Start of The data

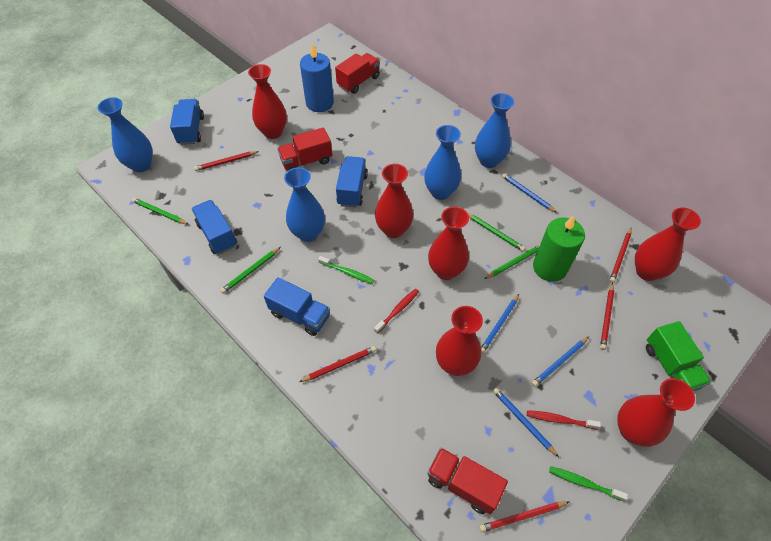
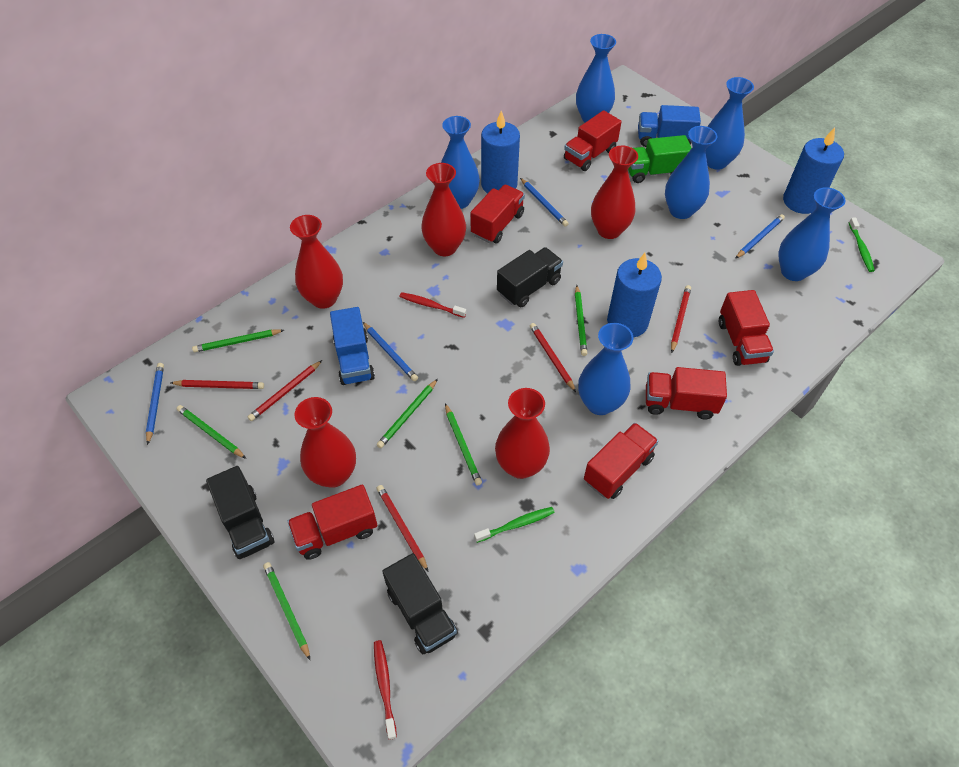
black truck: 0 -> 3
blue candle: 1 -> 3
blue truck: 4 -> 2
blue vase: 4 -> 6
green candle: 1 -> 0
green pencil: 4 -> 6
red truck: 3 -> 6
red vase: 6 -> 5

End of The data

■ **Activity**: Transcribe the listing in full. Leave the pictures out.

■ **Finished exercise**:
black truck: 0 -> 3
blue candle: 1 -> 3
blue truck: 4 -> 2
blue vase: 4 -> 6
green candle: 1 -> 0
green pencil: 4 -> 6
red truck: 3 -> 6
red vase: 6 -> 5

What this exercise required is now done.